TASK REQUIREMENTS | Every entry below should be reproduced exactly, with all pictures left out.

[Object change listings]
────
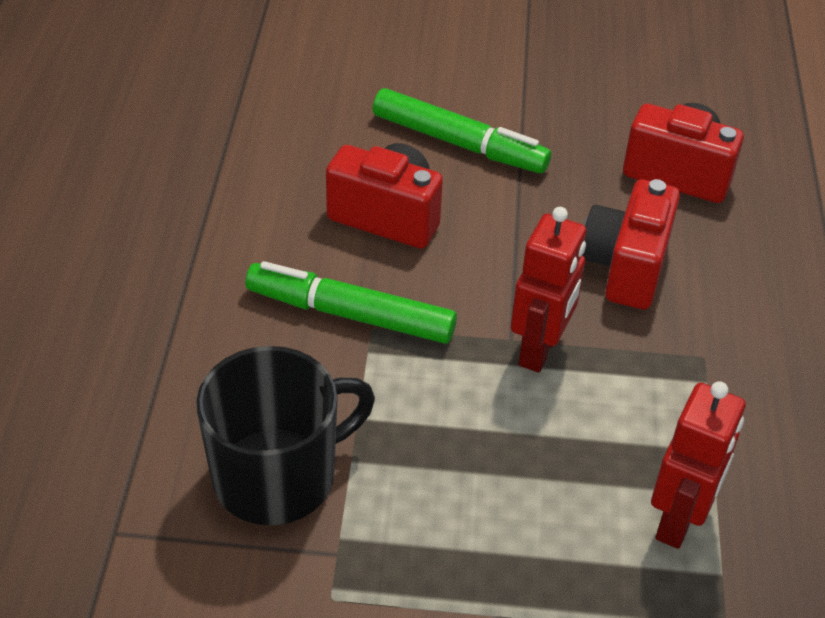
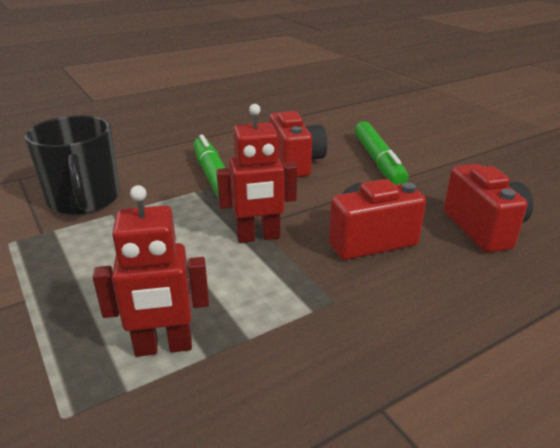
camera: 55 degrees right, 15 degrees down
black mug [196,346,375,525] -> black mug turned 45 degrees clockwise [25,115,120,215]

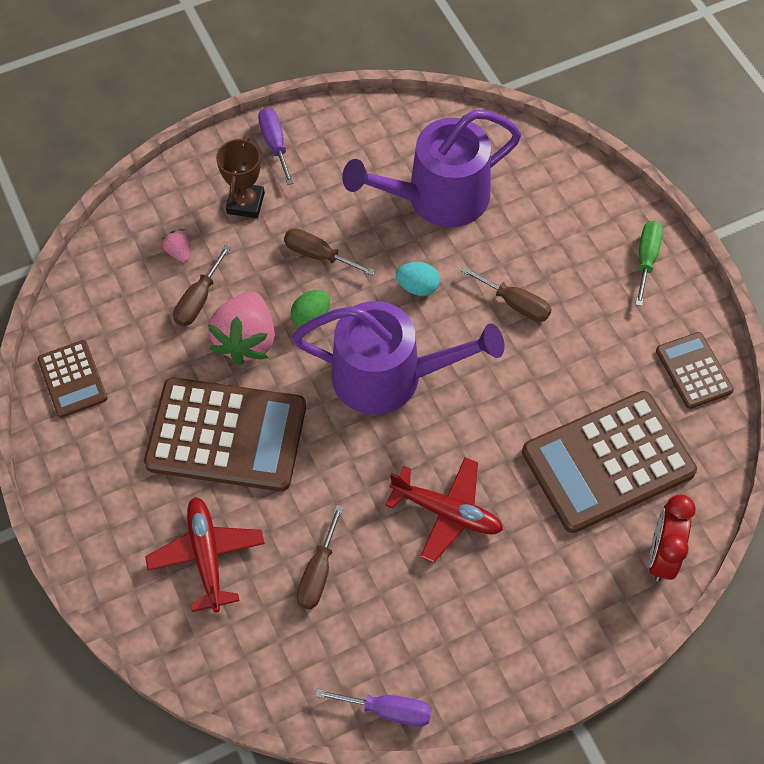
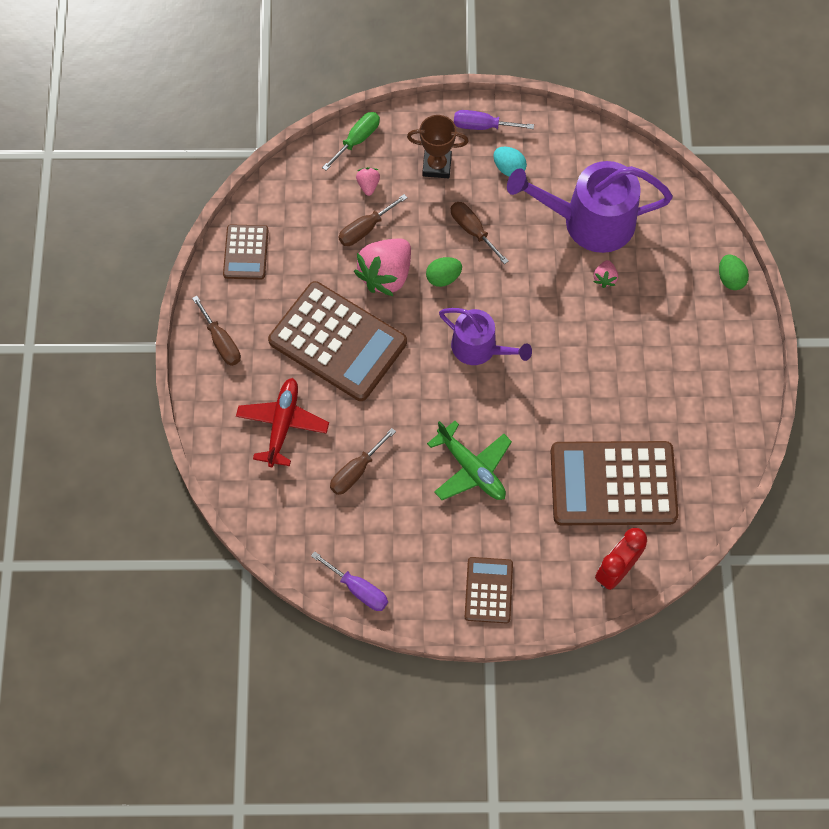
camera: 25 degrees right, 5 degrees up
brown trophy [216,136,265,218] -> brown trophy turned 60 degrees clockwise [407,115,469,178]
purple screwdriver [258,108,294,185] -> purple screwdriver turned 90 degrees counterclockwise [454,110,534,130]
purple watering can [292,301,504,414] -> purple watering can [439,308,532,365], size x0.62
red plane [386,457,503,563] -> green plane [427,421,512,500]
turquoise egg [396,262,440,296] -> turquoise egg moved to [493,147,527,177]
brown screwdriver [461,266,552,322] -> brown screwdriver moved to [192,296,241,366]
green screwdriver [635,221,663,306] -> green screwdriver moved to [322,112,380,171]
brown calculator [656,332,734,409] -> brown calculator moved to [465,557,513,623]
none -> pink strawberry [594,260,618,288]
none -> green egg [719,255,749,290]

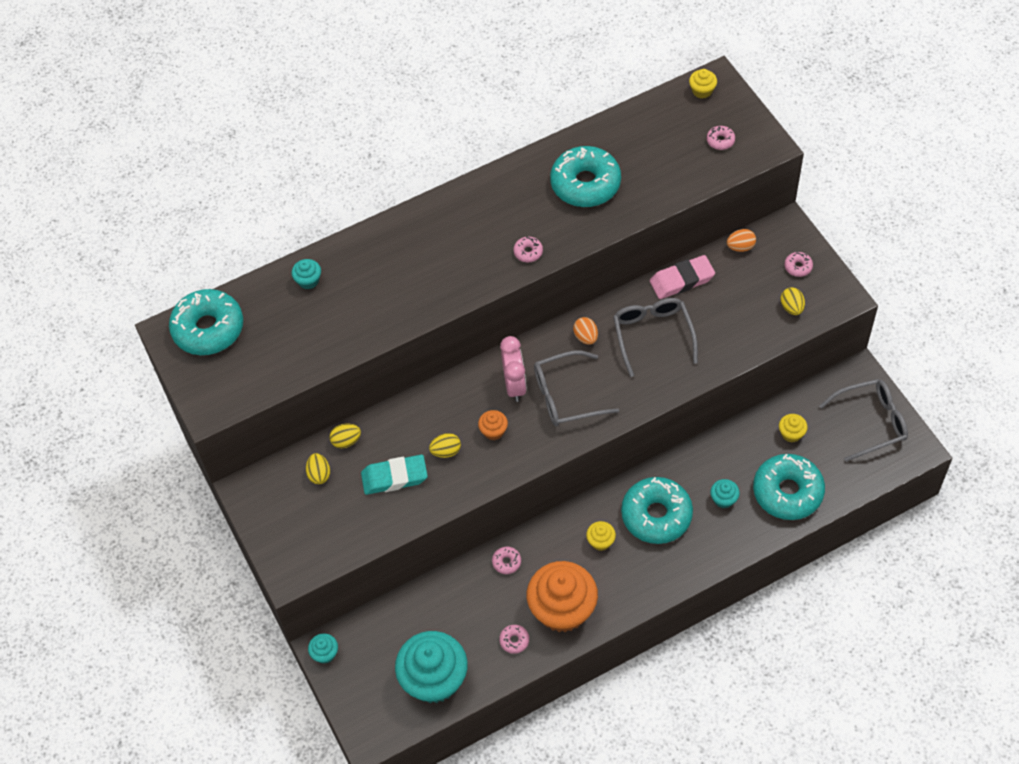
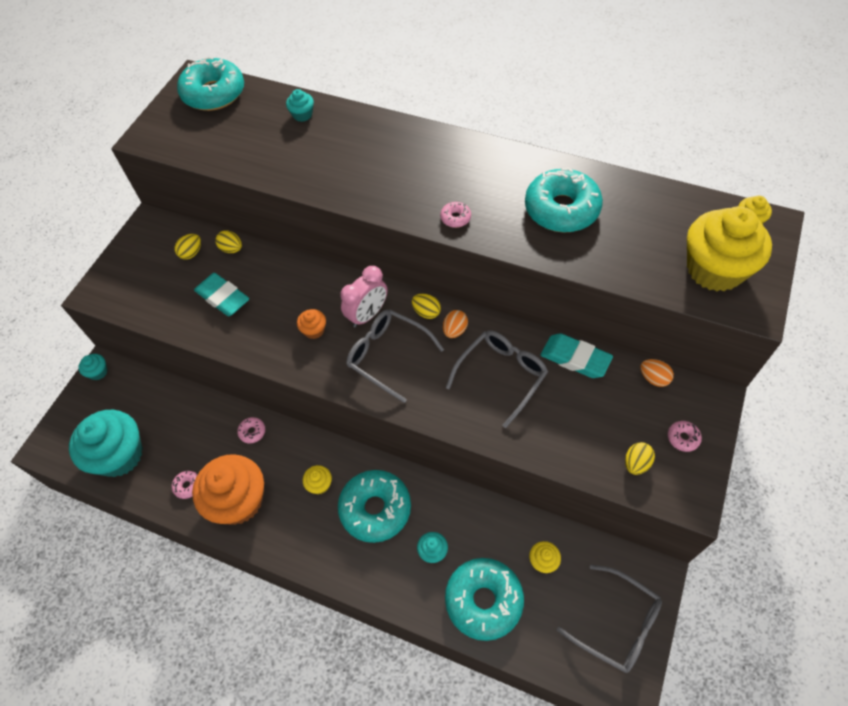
camera: 50 degrees right, 0 degrees up
yellow egg [429,433,461,458] -> yellow egg moved to [412,294,441,319]
pink eraser [650,255,715,299] -> turquoise eraser [541,333,613,378]
pink donut [707,126,735,150] -> yellow cupcake [687,206,772,291]

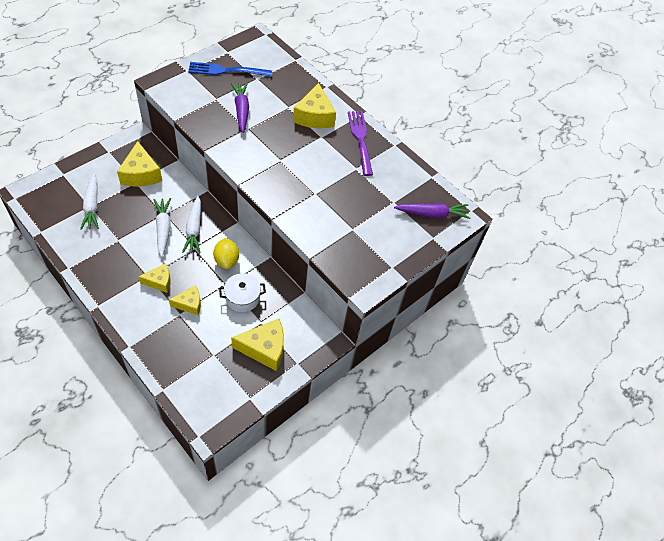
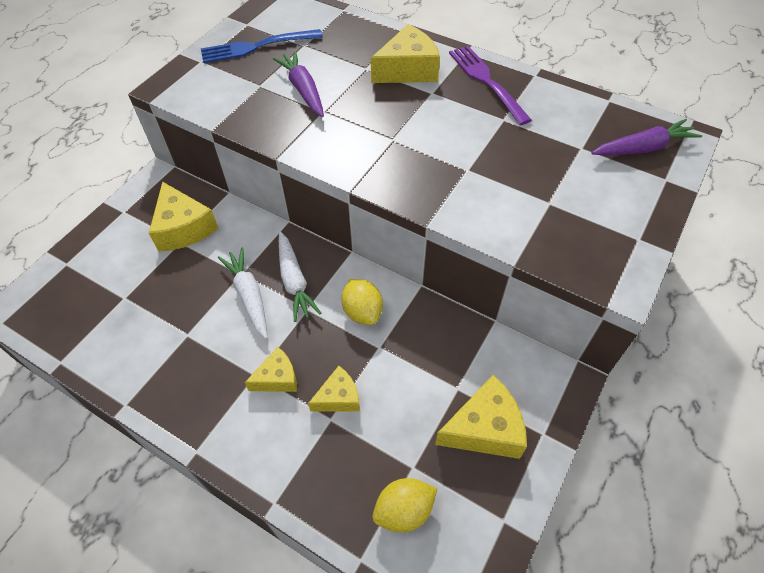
camera: 10 degrees left, 0 degrees up
white carrot [80,173,99,230] -> none
white pot [219,273,266,312] -> none
yellow cheese [293,83,336,128] -> yellow cheese turned 105 degrees counterclockwise [371,24,440,83]
none -> yellow lemon [373,478,437,533]

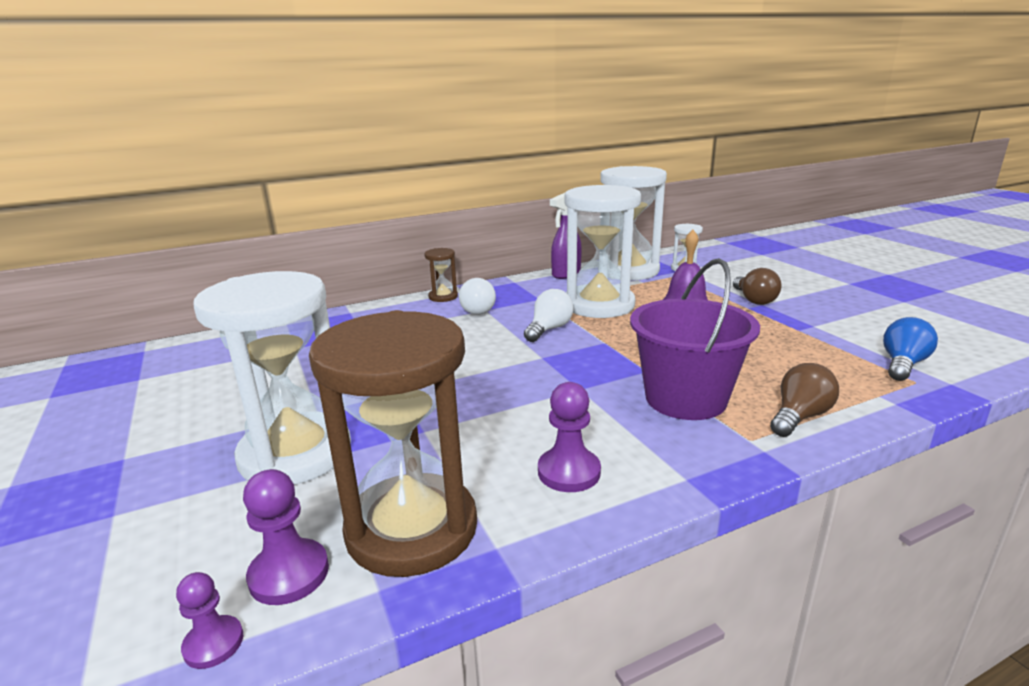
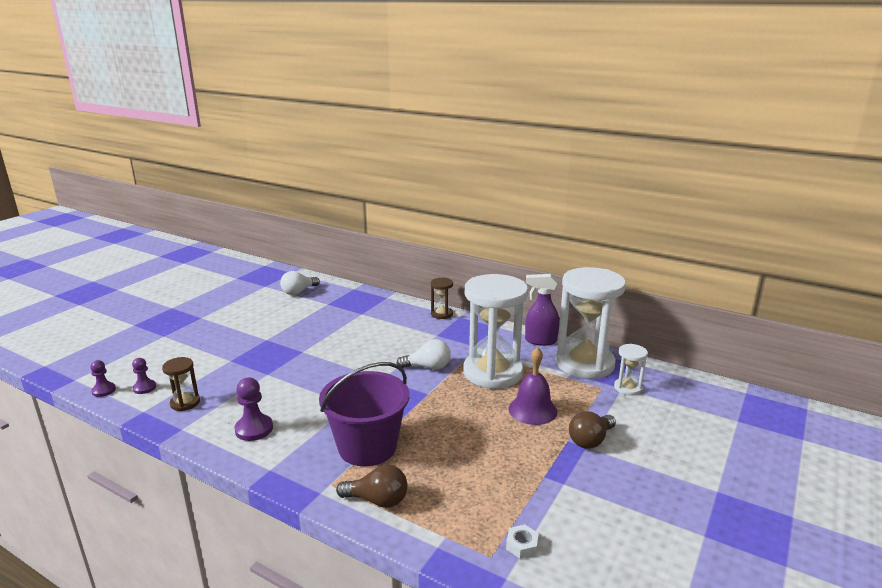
camera: 55 degrees right, 0 degrees up
white hourglass [193,271,351,485] -> none
purple pawn [243,469,329,605] -> purple pawn [132,358,156,394], size x0.64
brown hourglass [309,310,477,577] -> brown hourglass [162,357,200,411], size x0.44
white light bulb [459,278,496,315] -> white light bulb moved to [280,271,320,295]
blue light bulb [883,317,938,381] -> white nut [506,525,539,559]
────
YOUR SOLUTION |
camera: 55 degrees right, 15 degrees down
black mug [196,346,375,525] -> black mug turned 45 degrees clockwise [25,115,120,215]

camera: 25 degrees right, 5 degrees up
brown trophy [216,136,265,218] -> brown trophy turned 60 degrees clockwise [407,115,469,178]
purple screwdriver [258,108,294,185] -> purple screwdriver turned 90 degrees counterclockwise [454,110,534,130]
purple watering can [292,301,504,414] -> purple watering can [439,308,532,365], size x0.62
red plane [386,457,503,563] -> green plane [427,421,512,500]
turquoise egg [396,262,440,296] -> turquoise egg moved to [493,147,527,177]
brown screwdriver [461,266,552,322] -> brown screwdriver moved to [192,296,241,366]
green screwdriver [635,221,663,306] -> green screwdriver moved to [322,112,380,171]
brown calculator [656,332,734,409] -> brown calculator moved to [465,557,513,623]
none -> pink strawberry [594,260,618,288]
none -> green egg [719,255,749,290]

camera: 50 degrees right, 0 degrees up
yellow egg [429,433,461,458] -> yellow egg moved to [412,294,441,319]
pink eraser [650,255,715,299] -> turquoise eraser [541,333,613,378]
pink donut [707,126,735,150] -> yellow cupcake [687,206,772,291]

camera: 10 degrees left, 0 degrees up
white carrot [80,173,99,230] -> none
white pot [219,273,266,312] -> none
yellow cheese [293,83,336,128] -> yellow cheese turned 105 degrees counterclockwise [371,24,440,83]
none -> yellow lemon [373,478,437,533]

camera: 55 degrees right, 0 degrees up
white hourglass [193,271,351,485] -> none
purple pawn [243,469,329,605] -> purple pawn [132,358,156,394], size x0.64
brown hourglass [309,310,477,577] -> brown hourglass [162,357,200,411], size x0.44
white light bulb [459,278,496,315] -> white light bulb moved to [280,271,320,295]
blue light bulb [883,317,938,381] -> white nut [506,525,539,559]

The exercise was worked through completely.